_Image change detection data_:
§

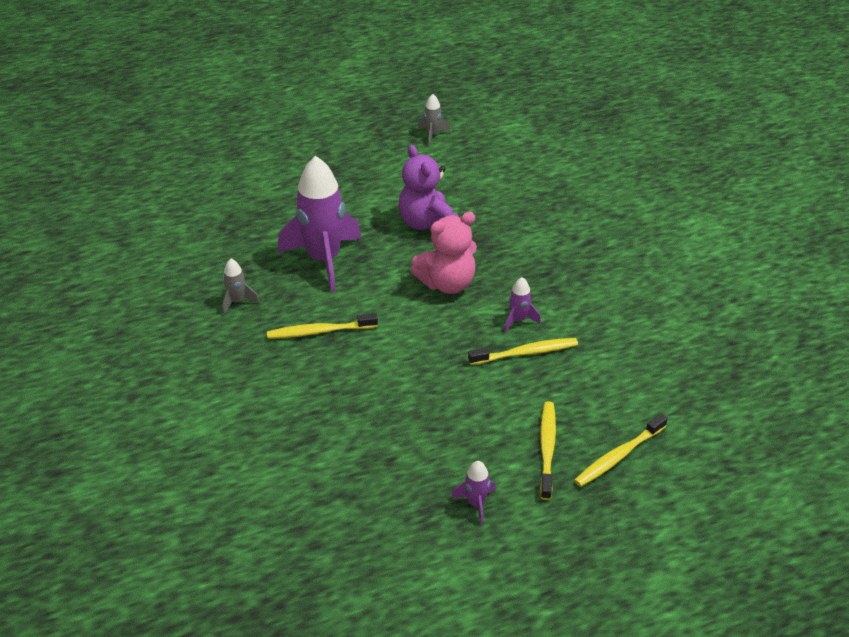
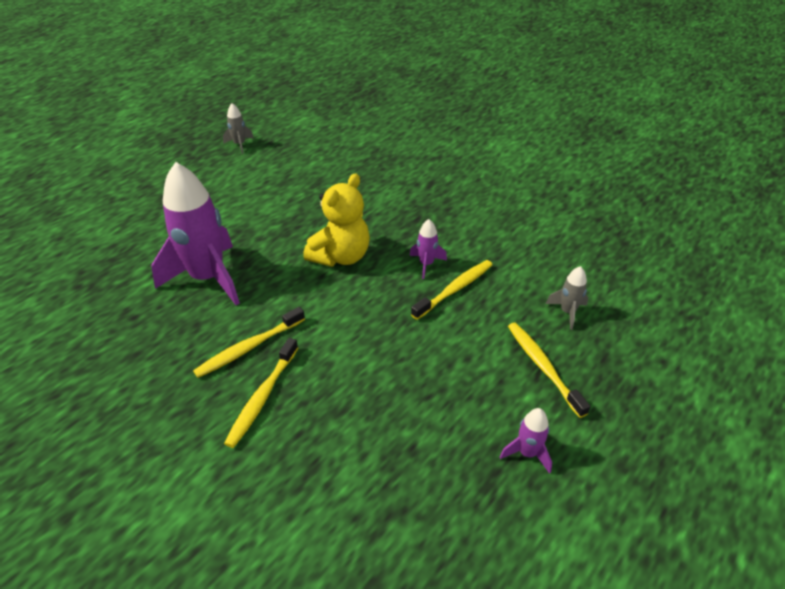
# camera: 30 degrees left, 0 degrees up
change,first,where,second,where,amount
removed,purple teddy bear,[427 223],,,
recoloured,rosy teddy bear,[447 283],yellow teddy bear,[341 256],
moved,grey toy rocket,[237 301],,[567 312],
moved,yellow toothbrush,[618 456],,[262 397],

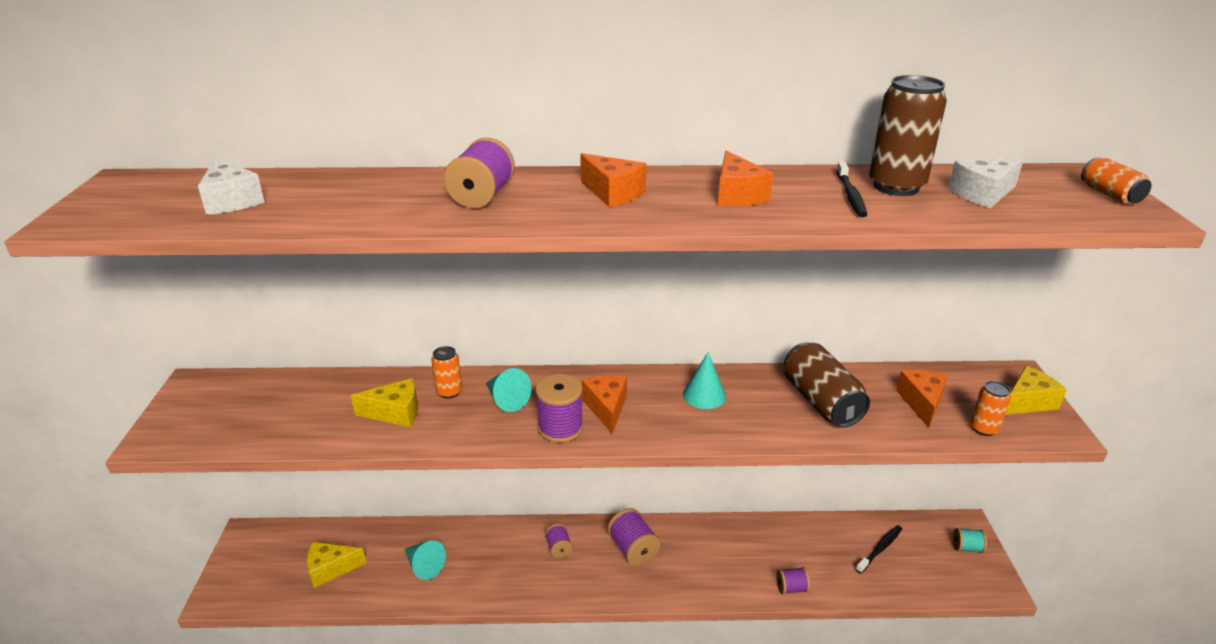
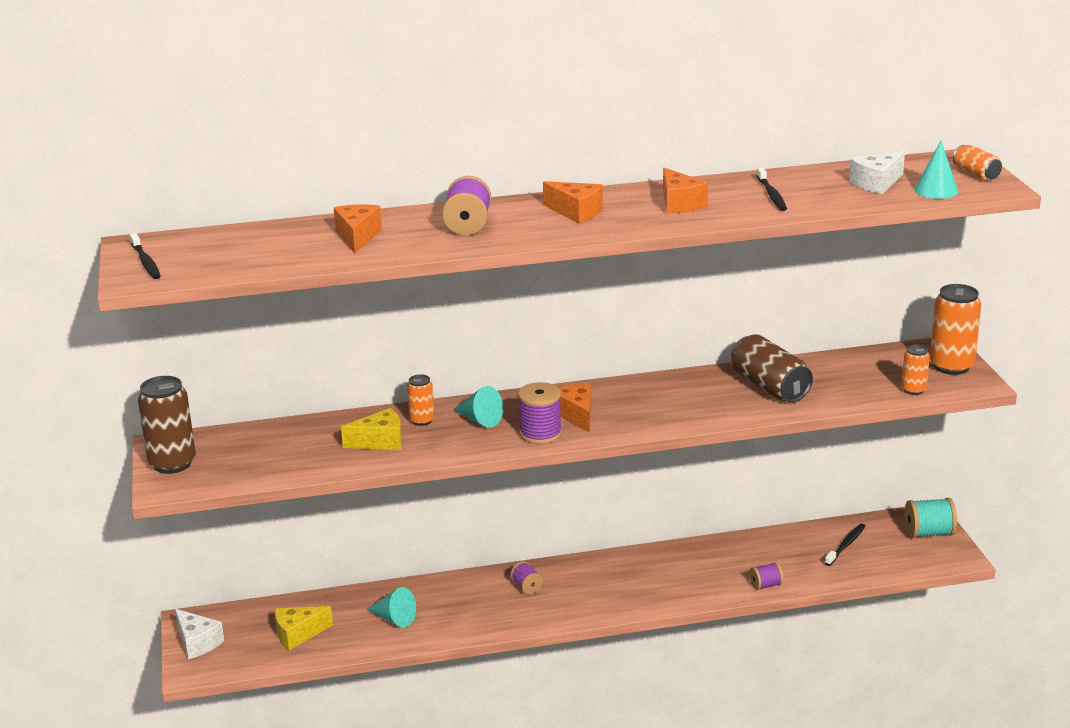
# camera: 10 degrees left, 5 degrees down
change,first,where,second,where,amount
moved,brown soda can,[896 187],,[172 464],
moved,white piece of cheese,[231 201],,[197 643],
moved,teal solid cone,[704 395],,[936 190],
replaced,yellow piece of cheese,[1027 402],orange-coloured soda can,[951 366],
moved,orange-coloured piece of cheese,[922 402],,[357 237],
removed,purple spool,[633 549],,,
resized,teal spool,[967 548],,[929 533],x1.67
added,,,jet-black toothbrush,[146 262],

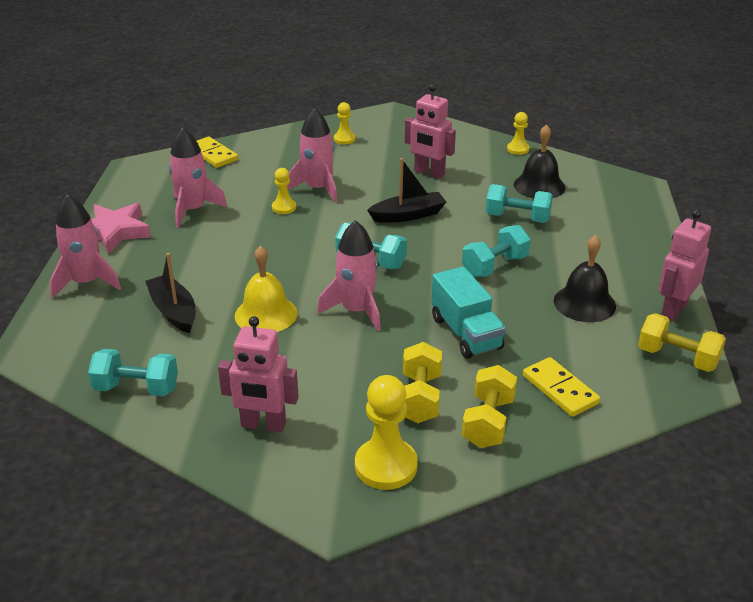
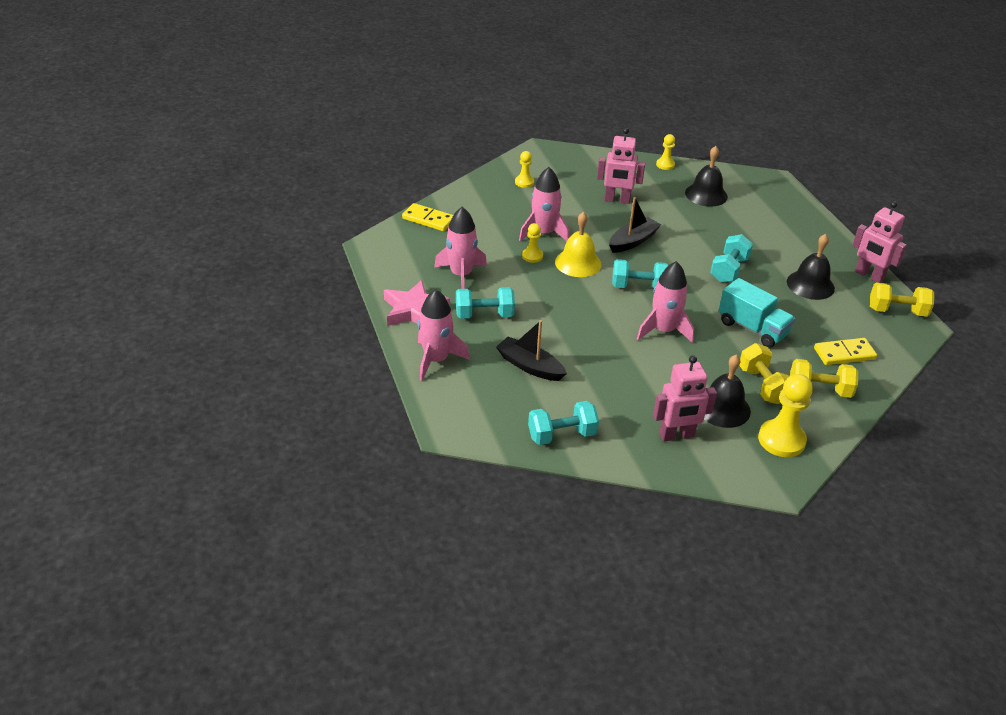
# camera: 25 degrees left, 5 degrees up
change,first,where,second,where,amount
moved,teal free weight,[517 218],,[484 315],
turned,rosy robot figure,[673 310],,[869 276],60 degrees counterclockwise
moved,yellow school bell,[266 314],,[578 263],
turned,yellow domino tile,[560 389],,[844 354],45 degrees counterclockwise
turned,yellow free weight,[488 422],,[819 390],75 degrees counterclockwise
added,,,jet-black school bell,[723 408],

§

Once the line with "moved,grey toy rocket,[237" is found above, transcribe each line from it through the line with "moved,brown soda can,[896", exactly, and omit the pictures.

_The answer_:
moved,grey toy rocket,[237 301],,[567 312],
moved,yellow toothbrush,[618 456],,[262 397],

# camera: 10 degrees left, 5 degrees down
change,first,where,second,where,amount
moved,brown soda can,[896 187],,[172 464],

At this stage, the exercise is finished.